Your goal:
Looking at the data below, count the lines that contain the string "gift". Write only the total.
-=-=-
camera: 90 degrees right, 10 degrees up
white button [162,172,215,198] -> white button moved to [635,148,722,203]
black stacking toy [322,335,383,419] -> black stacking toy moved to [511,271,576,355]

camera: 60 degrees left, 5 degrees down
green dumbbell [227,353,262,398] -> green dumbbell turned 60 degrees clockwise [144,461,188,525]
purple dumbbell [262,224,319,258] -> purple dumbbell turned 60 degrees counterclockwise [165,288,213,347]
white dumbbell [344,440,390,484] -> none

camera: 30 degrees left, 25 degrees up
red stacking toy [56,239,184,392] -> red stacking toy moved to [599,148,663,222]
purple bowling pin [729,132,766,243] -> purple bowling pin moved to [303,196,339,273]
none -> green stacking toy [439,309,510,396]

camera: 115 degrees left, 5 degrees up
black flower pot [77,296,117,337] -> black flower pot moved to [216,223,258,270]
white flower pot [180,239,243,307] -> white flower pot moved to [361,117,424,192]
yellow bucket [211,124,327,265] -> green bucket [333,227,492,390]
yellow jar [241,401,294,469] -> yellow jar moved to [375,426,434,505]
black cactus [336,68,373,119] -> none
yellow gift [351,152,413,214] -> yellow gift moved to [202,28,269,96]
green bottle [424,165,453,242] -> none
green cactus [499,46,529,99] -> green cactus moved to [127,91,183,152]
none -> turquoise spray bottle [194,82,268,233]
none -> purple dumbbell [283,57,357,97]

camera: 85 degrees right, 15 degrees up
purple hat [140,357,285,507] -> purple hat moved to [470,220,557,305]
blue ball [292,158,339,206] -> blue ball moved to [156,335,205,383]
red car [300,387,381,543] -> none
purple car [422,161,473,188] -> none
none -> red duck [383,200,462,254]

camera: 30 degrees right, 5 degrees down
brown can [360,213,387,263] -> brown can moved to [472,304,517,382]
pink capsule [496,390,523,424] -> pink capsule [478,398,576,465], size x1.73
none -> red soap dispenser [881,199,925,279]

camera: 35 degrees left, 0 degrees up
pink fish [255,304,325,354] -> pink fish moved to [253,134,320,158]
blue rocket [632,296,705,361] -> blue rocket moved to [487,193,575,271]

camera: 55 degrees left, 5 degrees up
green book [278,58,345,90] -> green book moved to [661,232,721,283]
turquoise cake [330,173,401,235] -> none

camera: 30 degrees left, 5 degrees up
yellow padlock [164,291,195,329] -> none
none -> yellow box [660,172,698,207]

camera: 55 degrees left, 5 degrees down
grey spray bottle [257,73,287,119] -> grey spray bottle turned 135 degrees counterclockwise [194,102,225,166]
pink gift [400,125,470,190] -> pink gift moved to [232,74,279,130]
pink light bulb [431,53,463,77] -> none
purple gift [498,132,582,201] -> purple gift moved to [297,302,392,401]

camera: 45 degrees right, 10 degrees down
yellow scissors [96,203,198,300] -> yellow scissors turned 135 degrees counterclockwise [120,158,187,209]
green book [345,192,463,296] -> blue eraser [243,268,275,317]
-=-=-
Output for this exercise:
3